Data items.
::::::::::

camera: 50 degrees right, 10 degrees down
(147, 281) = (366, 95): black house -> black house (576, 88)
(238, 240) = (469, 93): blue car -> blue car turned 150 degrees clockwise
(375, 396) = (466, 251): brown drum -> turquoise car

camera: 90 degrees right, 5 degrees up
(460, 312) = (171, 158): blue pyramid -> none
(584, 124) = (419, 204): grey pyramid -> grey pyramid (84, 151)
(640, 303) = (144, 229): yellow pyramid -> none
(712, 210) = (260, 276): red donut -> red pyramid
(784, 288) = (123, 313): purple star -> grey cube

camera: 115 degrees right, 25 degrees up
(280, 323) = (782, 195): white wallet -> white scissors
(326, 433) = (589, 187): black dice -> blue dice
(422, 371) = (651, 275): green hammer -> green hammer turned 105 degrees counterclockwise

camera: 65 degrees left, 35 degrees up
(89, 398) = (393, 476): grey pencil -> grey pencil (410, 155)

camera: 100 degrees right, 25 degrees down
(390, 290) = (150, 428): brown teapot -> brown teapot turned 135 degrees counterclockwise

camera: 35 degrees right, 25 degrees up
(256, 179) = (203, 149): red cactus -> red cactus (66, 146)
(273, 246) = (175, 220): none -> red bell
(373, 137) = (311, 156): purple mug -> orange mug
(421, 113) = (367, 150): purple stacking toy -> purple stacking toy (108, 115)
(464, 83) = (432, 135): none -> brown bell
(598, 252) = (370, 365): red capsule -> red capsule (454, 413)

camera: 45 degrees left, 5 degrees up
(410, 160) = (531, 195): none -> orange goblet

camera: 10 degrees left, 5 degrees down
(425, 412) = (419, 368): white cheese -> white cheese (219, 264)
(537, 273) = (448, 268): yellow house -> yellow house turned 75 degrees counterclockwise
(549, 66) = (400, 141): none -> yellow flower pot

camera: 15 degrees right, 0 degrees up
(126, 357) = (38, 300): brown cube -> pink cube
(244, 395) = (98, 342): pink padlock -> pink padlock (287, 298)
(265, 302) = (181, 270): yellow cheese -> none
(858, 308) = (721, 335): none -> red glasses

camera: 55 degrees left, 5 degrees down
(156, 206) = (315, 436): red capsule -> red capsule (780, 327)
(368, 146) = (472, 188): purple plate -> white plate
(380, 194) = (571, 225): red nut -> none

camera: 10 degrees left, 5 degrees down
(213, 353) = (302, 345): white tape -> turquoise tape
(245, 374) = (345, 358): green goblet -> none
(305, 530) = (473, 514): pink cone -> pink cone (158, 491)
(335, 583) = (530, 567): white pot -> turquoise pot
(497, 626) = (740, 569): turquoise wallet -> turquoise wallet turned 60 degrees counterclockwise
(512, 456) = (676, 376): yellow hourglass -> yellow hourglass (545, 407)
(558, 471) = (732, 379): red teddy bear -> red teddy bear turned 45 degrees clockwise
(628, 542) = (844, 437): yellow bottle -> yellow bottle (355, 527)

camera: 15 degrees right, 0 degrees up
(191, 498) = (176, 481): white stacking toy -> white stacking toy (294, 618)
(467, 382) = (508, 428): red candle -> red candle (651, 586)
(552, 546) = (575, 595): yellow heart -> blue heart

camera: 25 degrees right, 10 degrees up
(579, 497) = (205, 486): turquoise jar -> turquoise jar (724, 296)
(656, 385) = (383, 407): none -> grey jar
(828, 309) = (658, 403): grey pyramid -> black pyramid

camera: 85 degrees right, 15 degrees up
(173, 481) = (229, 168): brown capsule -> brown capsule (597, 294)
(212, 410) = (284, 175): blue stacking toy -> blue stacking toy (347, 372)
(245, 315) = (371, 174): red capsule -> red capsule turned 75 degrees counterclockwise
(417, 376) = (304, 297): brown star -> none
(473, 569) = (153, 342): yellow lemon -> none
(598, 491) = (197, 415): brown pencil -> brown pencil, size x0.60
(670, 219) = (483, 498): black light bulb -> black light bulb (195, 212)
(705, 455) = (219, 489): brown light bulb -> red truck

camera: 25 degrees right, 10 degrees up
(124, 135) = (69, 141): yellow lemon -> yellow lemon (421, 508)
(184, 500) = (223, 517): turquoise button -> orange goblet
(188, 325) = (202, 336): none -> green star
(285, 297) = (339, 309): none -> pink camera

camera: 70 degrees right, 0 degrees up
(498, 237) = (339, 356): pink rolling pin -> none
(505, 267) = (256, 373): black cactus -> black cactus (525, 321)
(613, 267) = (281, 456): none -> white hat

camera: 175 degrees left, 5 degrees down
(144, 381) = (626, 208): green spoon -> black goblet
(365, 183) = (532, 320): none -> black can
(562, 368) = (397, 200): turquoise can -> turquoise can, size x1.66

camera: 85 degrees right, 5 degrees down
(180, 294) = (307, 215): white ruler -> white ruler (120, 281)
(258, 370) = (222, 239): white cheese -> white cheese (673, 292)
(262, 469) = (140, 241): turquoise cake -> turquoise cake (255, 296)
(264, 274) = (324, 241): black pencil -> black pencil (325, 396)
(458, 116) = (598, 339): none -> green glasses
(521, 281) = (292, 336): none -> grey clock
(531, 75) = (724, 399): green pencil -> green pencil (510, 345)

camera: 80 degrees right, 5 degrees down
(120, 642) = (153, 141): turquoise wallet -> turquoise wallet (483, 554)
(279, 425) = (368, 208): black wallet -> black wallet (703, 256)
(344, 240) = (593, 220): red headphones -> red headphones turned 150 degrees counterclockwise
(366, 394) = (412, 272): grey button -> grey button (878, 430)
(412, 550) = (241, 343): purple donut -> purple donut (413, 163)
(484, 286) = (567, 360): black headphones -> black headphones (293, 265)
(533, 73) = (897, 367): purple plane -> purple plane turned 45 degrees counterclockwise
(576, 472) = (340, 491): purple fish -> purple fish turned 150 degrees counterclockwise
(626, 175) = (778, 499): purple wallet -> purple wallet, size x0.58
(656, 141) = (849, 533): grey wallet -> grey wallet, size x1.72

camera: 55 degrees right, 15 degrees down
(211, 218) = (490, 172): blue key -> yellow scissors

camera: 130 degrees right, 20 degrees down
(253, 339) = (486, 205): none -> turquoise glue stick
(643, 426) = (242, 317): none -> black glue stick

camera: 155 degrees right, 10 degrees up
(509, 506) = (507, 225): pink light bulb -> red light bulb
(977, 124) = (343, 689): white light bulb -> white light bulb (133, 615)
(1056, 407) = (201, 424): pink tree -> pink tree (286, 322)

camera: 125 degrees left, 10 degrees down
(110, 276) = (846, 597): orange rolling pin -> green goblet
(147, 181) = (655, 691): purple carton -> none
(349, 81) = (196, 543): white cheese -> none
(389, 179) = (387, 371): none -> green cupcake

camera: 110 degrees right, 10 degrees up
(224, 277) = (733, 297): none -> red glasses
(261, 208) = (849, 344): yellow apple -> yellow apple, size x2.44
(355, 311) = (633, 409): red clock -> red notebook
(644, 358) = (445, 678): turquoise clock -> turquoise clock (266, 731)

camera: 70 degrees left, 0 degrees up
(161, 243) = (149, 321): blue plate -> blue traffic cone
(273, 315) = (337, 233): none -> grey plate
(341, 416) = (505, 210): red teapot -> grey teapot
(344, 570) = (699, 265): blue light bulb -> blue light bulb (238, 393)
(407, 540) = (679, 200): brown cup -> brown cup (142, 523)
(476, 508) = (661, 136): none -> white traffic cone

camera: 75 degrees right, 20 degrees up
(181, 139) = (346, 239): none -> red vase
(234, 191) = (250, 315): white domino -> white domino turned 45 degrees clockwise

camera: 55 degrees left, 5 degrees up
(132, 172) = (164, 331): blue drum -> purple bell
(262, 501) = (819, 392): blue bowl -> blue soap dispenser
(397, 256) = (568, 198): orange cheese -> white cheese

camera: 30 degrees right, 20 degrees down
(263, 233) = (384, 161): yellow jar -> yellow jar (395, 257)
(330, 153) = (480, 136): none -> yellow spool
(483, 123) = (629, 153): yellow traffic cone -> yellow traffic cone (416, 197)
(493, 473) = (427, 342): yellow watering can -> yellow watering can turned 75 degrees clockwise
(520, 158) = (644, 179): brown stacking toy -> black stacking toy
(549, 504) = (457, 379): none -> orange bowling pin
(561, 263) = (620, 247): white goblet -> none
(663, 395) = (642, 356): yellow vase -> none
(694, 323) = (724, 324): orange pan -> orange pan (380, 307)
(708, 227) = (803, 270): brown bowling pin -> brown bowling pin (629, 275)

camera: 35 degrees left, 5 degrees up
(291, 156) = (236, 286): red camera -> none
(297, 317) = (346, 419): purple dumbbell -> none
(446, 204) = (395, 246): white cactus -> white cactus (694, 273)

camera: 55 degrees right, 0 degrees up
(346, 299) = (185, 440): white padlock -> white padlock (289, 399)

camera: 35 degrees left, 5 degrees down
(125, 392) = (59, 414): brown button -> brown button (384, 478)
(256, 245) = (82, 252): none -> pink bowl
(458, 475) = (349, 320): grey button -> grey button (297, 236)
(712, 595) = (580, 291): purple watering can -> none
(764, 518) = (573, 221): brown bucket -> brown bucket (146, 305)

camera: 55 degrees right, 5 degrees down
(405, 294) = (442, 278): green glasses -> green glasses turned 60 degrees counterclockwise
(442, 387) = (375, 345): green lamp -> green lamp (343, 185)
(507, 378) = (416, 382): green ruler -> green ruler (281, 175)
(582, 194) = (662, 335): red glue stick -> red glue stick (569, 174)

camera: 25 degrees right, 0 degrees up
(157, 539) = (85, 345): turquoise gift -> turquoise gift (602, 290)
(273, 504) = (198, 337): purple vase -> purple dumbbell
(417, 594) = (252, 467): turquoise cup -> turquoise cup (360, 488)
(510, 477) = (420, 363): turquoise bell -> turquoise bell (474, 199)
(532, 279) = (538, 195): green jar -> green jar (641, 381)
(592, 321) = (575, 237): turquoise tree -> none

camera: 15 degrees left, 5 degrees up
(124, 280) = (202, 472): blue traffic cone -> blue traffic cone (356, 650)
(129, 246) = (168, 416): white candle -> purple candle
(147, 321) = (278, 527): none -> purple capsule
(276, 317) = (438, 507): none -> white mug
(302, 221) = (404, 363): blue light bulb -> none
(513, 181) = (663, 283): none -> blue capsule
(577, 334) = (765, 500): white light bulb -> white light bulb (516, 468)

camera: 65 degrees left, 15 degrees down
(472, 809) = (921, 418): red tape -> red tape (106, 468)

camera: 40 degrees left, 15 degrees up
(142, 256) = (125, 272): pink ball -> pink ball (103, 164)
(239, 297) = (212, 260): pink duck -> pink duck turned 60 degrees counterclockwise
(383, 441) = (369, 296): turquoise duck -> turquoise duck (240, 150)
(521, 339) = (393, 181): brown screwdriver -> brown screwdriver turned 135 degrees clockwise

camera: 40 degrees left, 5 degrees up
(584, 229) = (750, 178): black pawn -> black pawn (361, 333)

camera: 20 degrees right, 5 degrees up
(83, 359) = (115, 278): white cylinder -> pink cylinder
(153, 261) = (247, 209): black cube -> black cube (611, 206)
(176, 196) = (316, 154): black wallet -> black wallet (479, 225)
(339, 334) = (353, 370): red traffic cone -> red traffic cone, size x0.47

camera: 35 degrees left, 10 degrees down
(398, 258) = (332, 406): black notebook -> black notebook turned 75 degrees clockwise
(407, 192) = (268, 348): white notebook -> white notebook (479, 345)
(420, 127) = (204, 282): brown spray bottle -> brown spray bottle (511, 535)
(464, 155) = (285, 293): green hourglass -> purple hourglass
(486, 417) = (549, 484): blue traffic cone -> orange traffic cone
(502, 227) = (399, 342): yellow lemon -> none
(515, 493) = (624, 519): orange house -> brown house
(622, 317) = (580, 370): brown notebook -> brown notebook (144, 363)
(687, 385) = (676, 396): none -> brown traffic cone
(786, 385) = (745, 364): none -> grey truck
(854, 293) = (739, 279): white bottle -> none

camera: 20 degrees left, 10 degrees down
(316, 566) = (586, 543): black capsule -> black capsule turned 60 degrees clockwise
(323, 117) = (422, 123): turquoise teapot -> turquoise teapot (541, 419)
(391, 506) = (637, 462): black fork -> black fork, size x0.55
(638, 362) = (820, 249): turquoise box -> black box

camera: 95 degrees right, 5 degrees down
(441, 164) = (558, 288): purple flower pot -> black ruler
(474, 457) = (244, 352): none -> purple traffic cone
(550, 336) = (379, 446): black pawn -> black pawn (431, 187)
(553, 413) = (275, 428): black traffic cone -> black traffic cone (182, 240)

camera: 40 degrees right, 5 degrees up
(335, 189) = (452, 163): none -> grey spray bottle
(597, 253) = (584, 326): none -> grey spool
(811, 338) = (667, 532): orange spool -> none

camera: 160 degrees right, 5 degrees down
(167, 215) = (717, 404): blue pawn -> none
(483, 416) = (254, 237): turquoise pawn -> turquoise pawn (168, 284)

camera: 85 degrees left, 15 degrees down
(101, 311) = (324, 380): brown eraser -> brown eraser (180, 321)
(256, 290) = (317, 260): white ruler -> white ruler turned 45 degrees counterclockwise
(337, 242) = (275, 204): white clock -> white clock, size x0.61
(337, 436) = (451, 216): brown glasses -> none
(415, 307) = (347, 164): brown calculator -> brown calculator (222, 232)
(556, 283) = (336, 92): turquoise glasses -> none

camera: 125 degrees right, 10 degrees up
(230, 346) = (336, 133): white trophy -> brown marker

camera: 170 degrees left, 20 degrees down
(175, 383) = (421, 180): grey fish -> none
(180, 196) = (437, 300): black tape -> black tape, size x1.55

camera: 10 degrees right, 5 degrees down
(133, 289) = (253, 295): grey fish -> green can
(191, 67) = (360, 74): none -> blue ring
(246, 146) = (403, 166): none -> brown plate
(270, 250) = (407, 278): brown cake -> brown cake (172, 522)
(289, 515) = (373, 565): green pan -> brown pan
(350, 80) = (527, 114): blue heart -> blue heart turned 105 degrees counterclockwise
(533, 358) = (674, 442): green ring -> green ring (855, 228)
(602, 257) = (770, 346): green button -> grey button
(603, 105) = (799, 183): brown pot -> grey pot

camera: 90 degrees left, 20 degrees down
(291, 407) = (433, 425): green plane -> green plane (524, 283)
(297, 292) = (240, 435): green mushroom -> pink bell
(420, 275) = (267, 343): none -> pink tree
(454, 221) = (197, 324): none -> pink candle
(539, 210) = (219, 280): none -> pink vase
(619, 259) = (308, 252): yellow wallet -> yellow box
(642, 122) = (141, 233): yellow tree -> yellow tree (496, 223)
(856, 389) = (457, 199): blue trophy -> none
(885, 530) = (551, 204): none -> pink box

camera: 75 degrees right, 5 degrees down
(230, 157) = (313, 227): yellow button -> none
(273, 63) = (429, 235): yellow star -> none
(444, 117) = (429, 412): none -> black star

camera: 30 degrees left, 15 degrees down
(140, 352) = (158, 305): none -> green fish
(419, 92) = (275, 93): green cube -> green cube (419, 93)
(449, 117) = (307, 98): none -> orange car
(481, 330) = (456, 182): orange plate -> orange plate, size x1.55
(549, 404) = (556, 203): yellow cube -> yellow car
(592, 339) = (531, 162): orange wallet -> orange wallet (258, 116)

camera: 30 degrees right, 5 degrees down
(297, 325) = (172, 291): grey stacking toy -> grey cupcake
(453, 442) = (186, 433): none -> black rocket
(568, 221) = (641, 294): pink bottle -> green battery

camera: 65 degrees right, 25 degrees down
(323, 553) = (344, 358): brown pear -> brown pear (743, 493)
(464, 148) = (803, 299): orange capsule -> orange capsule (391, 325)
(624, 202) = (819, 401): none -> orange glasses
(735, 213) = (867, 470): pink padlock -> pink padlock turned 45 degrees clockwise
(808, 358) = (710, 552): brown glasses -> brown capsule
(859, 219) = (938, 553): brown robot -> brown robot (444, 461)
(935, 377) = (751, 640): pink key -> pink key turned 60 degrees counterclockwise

::::::::::

Output the lines above between the one holding "(505, 267) = (256, 373): black" and the one holding "(366, 394) = (412, 272): grey", inclusive, with nothing before or after them.

(505, 267) = (256, 373): black cactus -> black cactus (525, 321)
(613, 267) = (281, 456): none -> white hat

camera: 175 degrees left, 5 degrees down
(144, 381) = (626, 208): green spoon -> black goblet
(365, 183) = (532, 320): none -> black can
(562, 368) = (397, 200): turquoise can -> turquoise can, size x1.66

camera: 85 degrees right, 5 degrees down
(180, 294) = (307, 215): white ruler -> white ruler (120, 281)
(258, 370) = (222, 239): white cheese -> white cheese (673, 292)
(262, 469) = (140, 241): turquoise cake -> turquoise cake (255, 296)
(264, 274) = (324, 241): black pencil -> black pencil (325, 396)
(458, 116) = (598, 339): none -> green glasses
(521, 281) = (292, 336): none -> grey clock
(531, 75) = (724, 399): green pencil -> green pencil (510, 345)

camera: 80 degrees right, 5 degrees down
(120, 642) = (153, 141): turquoise wallet -> turquoise wallet (483, 554)
(279, 425) = (368, 208): black wallet -> black wallet (703, 256)
(344, 240) = (593, 220): red headphones -> red headphones turned 150 degrees counterclockwise
(366, 394) = (412, 272): grey button -> grey button (878, 430)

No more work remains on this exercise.